Task brief:
Print the part of the material that begins at its very start and ends with the line containing "road 2 (track): [(250,442),(511,312)]", keeping every line identical and including both ends.

=== Items ===

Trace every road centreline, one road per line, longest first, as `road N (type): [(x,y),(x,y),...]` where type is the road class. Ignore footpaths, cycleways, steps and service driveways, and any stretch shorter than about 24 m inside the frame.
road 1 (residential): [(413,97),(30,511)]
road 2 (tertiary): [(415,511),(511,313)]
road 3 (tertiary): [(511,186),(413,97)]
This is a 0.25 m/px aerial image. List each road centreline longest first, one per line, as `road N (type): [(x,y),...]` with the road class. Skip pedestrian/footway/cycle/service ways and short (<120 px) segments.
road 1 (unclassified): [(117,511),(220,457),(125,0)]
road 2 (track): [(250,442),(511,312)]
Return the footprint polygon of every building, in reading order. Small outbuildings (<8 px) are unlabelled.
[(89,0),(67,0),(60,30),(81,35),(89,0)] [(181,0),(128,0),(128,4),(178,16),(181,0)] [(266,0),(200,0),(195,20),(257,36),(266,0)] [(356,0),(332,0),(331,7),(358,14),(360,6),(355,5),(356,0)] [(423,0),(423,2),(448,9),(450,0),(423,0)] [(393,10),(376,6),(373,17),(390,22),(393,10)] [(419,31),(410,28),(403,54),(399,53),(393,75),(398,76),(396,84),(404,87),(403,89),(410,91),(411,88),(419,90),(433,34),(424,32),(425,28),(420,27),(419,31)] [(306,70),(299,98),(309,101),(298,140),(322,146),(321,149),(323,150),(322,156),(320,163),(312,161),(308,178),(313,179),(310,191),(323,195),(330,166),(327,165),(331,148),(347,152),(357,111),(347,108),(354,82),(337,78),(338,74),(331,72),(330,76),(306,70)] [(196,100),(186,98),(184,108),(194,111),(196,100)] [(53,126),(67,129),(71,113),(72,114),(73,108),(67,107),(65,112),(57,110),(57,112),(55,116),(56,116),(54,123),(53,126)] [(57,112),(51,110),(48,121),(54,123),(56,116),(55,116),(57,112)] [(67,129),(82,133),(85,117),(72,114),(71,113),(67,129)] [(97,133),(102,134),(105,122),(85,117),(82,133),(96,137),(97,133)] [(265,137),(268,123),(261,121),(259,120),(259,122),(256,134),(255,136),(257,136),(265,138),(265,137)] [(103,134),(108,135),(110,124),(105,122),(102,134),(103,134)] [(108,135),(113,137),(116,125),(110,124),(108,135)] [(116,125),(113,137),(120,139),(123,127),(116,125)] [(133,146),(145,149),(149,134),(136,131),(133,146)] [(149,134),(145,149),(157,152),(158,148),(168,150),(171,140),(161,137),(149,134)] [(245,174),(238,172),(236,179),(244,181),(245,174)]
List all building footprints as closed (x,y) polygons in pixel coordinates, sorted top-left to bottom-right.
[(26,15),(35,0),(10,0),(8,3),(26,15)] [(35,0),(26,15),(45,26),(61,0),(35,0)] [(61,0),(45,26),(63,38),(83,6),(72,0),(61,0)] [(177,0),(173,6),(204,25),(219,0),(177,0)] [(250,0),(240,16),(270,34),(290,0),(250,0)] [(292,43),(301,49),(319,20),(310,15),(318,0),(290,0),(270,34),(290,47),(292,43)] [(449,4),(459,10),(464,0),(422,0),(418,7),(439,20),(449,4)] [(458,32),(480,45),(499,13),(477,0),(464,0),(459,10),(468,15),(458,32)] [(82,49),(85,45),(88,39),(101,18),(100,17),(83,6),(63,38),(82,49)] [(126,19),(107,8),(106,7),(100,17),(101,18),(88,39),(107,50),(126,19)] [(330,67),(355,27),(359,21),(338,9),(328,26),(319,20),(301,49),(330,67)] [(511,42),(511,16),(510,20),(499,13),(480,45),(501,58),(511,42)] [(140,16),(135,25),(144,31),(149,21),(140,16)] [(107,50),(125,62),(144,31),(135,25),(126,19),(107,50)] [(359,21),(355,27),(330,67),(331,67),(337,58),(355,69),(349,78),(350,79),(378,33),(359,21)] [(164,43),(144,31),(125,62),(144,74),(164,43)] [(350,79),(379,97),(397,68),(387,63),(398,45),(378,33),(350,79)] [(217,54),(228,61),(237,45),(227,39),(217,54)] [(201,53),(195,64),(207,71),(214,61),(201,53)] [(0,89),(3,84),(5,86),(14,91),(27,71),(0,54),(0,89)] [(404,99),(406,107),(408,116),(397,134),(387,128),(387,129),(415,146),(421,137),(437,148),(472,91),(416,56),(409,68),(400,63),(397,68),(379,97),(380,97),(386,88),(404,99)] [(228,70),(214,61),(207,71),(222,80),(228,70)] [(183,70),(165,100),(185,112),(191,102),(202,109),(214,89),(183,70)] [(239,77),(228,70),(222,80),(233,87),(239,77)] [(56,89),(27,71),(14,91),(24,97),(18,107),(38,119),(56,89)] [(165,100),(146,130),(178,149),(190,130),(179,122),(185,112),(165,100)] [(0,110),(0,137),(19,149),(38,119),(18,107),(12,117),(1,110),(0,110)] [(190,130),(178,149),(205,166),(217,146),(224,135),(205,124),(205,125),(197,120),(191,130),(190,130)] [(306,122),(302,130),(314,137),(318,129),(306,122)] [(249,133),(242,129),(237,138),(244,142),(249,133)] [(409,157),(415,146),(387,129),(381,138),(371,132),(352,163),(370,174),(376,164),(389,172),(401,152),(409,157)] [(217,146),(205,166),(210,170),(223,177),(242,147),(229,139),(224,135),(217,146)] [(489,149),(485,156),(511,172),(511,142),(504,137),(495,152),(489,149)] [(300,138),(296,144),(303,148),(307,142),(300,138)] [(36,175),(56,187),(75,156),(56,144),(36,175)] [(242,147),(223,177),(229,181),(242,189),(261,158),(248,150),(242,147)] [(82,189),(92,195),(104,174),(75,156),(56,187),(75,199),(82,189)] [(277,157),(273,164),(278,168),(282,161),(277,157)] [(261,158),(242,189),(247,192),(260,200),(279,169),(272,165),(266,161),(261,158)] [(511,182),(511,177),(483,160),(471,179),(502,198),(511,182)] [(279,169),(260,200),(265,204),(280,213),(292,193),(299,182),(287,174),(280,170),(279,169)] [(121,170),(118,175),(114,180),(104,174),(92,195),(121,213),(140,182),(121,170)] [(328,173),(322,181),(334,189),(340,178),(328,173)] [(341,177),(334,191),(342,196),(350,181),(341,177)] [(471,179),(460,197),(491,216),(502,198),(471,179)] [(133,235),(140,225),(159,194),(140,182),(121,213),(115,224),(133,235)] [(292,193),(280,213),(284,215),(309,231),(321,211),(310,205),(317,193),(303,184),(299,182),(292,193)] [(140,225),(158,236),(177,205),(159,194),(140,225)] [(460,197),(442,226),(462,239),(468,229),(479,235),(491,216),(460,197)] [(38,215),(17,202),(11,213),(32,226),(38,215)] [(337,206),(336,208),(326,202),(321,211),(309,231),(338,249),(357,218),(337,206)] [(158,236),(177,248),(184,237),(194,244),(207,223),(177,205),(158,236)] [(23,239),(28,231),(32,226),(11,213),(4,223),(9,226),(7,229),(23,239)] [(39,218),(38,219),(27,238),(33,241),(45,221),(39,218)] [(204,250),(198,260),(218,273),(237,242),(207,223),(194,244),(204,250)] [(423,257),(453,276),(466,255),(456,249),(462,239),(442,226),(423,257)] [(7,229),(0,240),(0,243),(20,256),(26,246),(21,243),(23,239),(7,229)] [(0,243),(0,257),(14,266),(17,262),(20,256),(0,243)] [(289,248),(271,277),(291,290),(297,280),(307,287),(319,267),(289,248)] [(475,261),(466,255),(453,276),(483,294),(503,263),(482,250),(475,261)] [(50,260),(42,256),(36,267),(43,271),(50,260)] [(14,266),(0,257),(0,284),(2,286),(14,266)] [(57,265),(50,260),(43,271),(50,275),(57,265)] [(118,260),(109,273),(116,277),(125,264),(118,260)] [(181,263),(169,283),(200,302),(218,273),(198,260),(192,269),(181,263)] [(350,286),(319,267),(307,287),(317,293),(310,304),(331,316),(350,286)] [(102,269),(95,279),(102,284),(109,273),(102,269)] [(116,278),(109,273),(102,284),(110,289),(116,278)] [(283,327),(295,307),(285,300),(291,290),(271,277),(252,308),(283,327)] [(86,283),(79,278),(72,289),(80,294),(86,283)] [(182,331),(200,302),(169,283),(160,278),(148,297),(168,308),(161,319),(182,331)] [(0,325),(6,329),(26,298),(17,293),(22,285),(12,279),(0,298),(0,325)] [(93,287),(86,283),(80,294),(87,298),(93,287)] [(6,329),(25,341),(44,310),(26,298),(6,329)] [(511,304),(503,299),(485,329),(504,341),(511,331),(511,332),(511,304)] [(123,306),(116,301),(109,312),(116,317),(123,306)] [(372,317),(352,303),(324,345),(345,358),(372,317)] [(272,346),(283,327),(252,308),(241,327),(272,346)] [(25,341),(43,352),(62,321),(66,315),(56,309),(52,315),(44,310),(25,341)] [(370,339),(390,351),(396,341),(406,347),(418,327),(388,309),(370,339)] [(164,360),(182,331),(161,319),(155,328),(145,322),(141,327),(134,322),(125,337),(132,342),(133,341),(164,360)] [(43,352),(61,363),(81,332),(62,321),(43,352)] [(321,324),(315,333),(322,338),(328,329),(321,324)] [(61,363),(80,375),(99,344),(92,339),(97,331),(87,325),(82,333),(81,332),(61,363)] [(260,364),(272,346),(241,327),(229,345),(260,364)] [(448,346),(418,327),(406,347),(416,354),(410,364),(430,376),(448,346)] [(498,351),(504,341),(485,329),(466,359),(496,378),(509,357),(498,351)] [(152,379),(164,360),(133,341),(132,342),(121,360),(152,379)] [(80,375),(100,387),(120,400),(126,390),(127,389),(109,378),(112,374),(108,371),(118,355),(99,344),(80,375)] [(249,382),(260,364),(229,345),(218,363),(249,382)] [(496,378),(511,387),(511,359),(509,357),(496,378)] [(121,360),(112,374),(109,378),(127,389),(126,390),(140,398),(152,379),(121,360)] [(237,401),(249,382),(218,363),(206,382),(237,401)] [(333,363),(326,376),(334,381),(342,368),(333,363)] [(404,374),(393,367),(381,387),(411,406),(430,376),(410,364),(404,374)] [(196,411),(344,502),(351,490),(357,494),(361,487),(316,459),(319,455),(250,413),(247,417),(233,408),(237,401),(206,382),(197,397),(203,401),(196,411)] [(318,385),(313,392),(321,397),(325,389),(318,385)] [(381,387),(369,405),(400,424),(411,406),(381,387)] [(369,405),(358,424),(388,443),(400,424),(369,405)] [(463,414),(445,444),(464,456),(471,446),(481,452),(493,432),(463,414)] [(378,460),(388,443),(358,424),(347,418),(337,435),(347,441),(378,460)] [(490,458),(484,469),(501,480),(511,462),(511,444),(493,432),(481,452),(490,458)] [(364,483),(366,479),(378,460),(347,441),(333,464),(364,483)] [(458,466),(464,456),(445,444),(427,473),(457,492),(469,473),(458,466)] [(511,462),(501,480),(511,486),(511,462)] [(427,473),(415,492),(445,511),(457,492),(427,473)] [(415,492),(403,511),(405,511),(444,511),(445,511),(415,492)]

===

Complete response:
Trace every road centreline, one road per line, longest first, as `road N (type): [(x,y),(x,y),...]` where type is the road class. Ignore footpaths, cycleways, steps and service driveways, and any stretch shorter than about 24 m inside the frame.
road 1 (residential): [(413,97),(30,511)]
road 2 (tertiary): [(415,511),(511,313)]
road 3 (tertiary): [(511,186),(413,97)]
This is a 0.25 m/px aerial image. List each road centreline longest first, one per line, as `road N (type): [(x,y),...]` with the road class. Skip pedestrian/footway/cycle/service ways and short (<120 px) segments.
road 1 (unclassified): [(117,511),(220,457),(125,0)]
road 2 (track): [(250,442),(511,312)]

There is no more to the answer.